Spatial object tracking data
+-------+
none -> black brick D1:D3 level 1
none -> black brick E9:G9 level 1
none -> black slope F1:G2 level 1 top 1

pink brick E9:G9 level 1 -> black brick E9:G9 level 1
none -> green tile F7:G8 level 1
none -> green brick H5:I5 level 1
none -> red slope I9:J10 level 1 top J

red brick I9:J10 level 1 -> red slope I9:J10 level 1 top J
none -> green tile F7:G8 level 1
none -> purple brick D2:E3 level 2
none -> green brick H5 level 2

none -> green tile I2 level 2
+-------+
#### [TO DO]
The required output is the full set of entries, reproduced verbatim.

#### [RESULT OF THIS TASK]
none -> black brick D1:D3 level 1
none -> black brick E9:G9 level 1
none -> black slope F1:G2 level 1 top 1

pink brick E9:G9 level 1 -> black brick E9:G9 level 1
none -> green tile F7:G8 level 1
none -> green brick H5:I5 level 1
none -> red slope I9:J10 level 1 top J

red brick I9:J10 level 1 -> red slope I9:J10 level 1 top J
none -> green tile F7:G8 level 1
none -> purple brick D2:E3 level 2
none -> green brick H5 level 2

none -> green tile I2 level 2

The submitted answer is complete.